Required work ::
Print out the data precisely as it appears here, with no pictures.

Data to use ::
Content starts

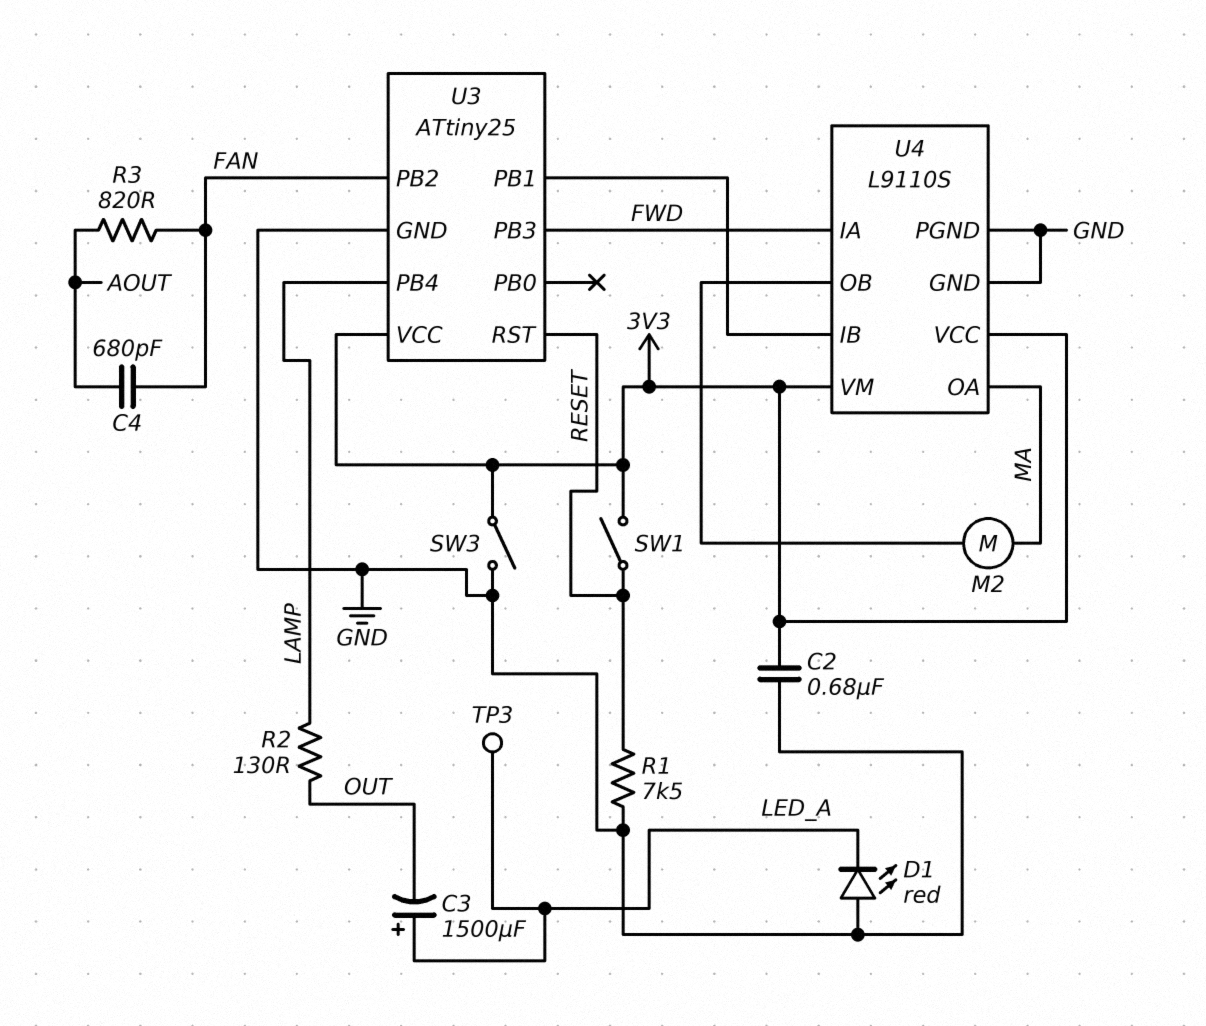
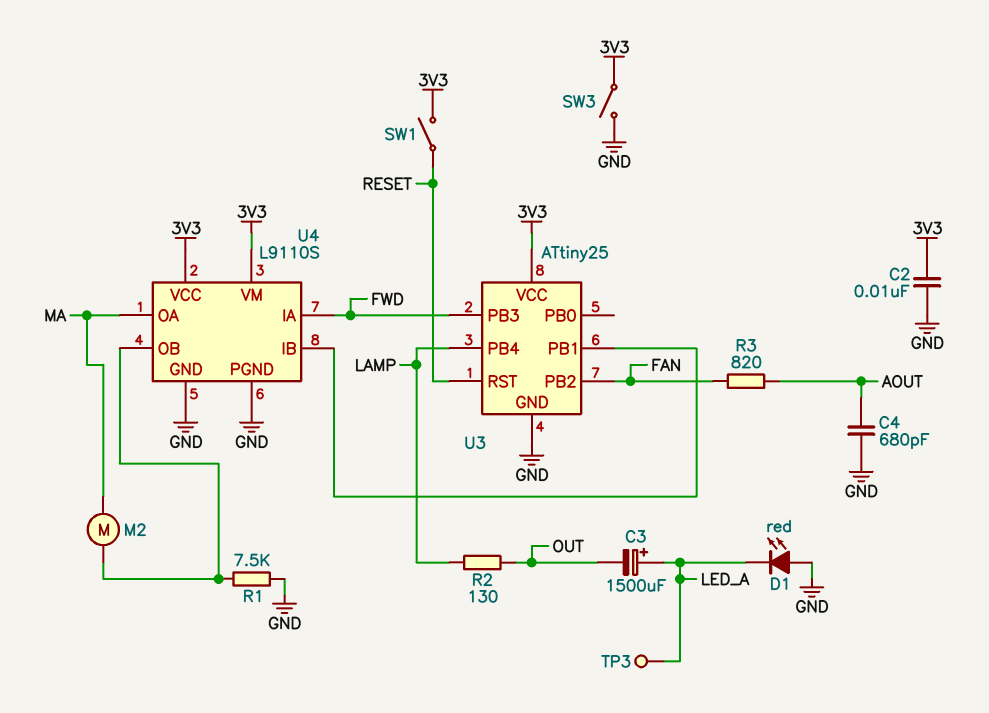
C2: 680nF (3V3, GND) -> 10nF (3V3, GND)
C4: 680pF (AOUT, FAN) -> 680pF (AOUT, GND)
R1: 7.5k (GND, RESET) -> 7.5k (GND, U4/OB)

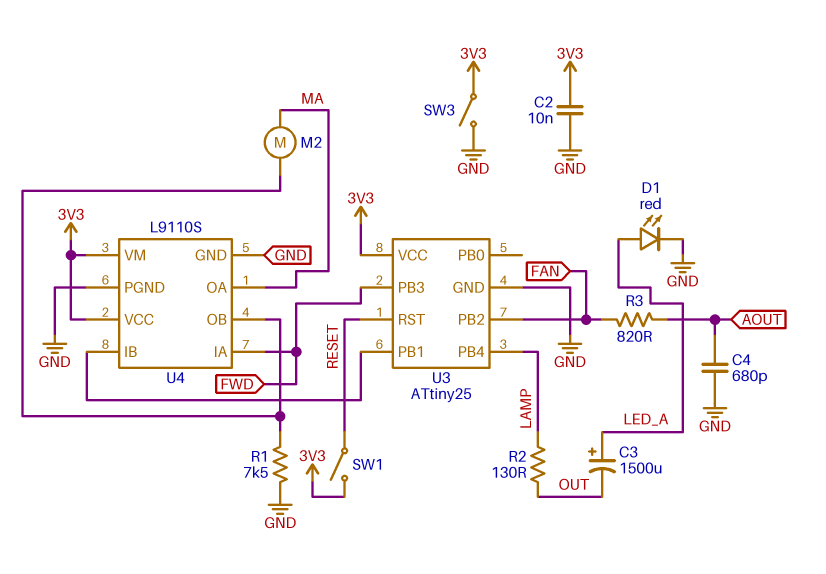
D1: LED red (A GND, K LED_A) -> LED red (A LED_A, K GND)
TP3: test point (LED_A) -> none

Content ends

Result of the task ::
C2: 680nF (3V3, GND) -> 10nF (3V3, GND)
C4: 680pF (AOUT, FAN) -> 680pF (AOUT, GND)
R1: 7.5k (GND, RESET) -> 7.5k (GND, U4/OB)

D1: LED red (A GND, K LED_A) -> LED red (A LED_A, K GND)
TP3: test point (LED_A) -> none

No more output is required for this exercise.